EXERCISE OBJECTIVE: Produce as output only the lines below starting at the line with "gray cross: (95, 122)" and continuing through the line with "brown diamond: (126, 98)", each one exactly as written.

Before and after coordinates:
*** Block opens ***
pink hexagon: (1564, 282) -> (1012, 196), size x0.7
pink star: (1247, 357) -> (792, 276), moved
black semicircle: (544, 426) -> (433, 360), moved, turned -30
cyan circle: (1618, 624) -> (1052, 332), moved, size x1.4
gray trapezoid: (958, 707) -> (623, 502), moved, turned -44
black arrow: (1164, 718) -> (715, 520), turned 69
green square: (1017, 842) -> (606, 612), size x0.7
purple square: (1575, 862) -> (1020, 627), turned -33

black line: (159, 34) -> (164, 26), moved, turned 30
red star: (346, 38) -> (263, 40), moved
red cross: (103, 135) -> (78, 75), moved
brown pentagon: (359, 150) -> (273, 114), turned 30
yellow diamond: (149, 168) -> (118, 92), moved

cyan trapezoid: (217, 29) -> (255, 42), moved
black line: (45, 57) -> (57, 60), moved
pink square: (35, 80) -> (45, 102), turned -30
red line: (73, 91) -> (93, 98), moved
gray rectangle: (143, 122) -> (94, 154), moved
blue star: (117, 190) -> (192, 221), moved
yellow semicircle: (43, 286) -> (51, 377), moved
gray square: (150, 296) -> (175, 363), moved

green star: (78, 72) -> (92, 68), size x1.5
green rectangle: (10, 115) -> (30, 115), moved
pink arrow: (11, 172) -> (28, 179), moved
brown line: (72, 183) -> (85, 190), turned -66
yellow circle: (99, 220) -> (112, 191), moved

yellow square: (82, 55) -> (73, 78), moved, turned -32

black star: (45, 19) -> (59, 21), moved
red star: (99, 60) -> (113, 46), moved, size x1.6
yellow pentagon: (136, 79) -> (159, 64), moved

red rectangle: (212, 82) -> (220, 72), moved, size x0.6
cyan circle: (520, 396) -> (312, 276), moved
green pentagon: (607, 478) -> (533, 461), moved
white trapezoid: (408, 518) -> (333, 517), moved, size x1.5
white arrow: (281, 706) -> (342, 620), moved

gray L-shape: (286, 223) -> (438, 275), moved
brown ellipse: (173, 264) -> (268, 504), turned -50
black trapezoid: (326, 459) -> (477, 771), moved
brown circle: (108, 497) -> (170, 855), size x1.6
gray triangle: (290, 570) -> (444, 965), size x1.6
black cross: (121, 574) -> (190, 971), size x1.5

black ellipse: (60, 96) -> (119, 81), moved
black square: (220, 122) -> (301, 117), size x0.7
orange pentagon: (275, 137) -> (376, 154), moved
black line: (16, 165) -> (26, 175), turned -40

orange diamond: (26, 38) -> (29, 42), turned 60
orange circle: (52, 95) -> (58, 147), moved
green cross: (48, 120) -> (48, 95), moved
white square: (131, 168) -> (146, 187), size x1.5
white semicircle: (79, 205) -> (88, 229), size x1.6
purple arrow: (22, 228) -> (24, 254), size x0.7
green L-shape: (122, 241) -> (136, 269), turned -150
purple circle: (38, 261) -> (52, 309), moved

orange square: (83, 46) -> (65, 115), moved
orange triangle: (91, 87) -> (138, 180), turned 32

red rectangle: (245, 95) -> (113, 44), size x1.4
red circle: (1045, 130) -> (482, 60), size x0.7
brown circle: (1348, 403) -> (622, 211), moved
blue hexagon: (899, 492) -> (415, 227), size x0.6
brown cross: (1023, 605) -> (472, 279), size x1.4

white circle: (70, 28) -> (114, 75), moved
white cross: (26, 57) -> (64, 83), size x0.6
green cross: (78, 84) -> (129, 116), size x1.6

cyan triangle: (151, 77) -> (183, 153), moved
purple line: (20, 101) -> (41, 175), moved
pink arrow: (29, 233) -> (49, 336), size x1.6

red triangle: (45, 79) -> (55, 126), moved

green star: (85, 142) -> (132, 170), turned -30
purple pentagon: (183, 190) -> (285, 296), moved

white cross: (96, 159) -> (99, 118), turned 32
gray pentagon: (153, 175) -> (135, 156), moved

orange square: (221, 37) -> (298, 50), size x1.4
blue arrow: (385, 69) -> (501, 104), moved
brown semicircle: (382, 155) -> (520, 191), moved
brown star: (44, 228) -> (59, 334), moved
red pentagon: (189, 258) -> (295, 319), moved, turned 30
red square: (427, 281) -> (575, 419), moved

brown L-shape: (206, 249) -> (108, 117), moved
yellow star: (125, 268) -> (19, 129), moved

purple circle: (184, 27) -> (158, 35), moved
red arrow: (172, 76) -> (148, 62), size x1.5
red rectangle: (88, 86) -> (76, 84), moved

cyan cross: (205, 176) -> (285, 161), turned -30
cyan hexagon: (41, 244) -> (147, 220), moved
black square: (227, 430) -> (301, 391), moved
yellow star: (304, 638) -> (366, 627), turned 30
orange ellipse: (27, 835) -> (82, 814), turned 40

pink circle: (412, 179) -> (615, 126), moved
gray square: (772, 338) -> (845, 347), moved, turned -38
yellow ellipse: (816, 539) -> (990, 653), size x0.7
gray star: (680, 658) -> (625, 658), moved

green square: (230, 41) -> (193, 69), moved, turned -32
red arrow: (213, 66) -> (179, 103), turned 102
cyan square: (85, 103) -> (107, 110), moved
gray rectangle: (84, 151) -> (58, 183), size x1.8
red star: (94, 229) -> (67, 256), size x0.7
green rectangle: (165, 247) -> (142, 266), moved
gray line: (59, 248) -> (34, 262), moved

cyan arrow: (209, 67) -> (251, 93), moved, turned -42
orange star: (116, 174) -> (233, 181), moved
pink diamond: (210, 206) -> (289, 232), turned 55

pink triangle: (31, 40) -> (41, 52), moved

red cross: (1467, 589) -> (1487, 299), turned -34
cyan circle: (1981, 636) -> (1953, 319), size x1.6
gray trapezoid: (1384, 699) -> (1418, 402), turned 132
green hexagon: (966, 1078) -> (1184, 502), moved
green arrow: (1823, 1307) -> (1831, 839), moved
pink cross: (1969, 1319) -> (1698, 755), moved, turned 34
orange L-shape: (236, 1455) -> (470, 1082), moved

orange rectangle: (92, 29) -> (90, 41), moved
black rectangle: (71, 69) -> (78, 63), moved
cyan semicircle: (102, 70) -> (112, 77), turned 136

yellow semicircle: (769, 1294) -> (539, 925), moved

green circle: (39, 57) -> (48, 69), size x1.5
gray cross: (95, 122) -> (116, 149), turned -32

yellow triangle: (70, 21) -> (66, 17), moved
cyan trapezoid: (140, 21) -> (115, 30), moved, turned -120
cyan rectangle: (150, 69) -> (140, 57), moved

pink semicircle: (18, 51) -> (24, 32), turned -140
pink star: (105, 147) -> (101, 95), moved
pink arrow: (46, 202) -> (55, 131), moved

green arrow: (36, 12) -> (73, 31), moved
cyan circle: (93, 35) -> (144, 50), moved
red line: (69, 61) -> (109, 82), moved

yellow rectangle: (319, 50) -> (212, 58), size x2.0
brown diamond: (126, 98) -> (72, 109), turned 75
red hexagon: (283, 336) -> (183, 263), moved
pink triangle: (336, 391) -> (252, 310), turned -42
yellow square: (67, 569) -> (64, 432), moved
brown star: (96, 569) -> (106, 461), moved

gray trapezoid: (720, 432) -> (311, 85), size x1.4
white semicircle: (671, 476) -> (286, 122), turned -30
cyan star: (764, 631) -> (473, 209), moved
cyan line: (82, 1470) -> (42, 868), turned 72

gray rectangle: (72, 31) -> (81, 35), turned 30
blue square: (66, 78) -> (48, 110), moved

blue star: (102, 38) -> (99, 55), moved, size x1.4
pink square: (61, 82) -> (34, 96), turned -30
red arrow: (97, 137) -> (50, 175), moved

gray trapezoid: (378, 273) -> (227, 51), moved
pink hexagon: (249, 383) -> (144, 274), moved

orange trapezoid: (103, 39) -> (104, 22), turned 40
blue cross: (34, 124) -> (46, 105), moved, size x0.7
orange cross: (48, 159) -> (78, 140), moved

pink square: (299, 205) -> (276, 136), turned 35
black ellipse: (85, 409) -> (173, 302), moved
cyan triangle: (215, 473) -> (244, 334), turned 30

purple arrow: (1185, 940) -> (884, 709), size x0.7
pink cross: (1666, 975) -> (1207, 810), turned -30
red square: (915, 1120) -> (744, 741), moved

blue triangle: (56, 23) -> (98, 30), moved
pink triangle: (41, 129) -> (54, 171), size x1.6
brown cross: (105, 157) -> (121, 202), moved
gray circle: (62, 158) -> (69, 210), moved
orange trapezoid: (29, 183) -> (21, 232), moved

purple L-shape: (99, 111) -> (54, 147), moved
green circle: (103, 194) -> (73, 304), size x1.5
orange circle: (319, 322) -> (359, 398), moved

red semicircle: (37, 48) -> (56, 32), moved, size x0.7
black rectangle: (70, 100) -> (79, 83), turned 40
*** Block closes ***
SOLUTION TO THE PROBLEM:
gray cross: (95, 122) -> (116, 149), turned -32

yellow triangle: (70, 21) -> (66, 17), moved
cyan trapezoid: (140, 21) -> (115, 30), moved, turned -120
cyan rectangle: (150, 69) -> (140, 57), moved

pink semicircle: (18, 51) -> (24, 32), turned -140
pink star: (105, 147) -> (101, 95), moved
pink arrow: (46, 202) -> (55, 131), moved

green arrow: (36, 12) -> (73, 31), moved
cyan circle: (93, 35) -> (144, 50), moved
red line: (69, 61) -> (109, 82), moved

yellow rectangle: (319, 50) -> (212, 58), size x2.0
brown diamond: (126, 98) -> (72, 109), turned 75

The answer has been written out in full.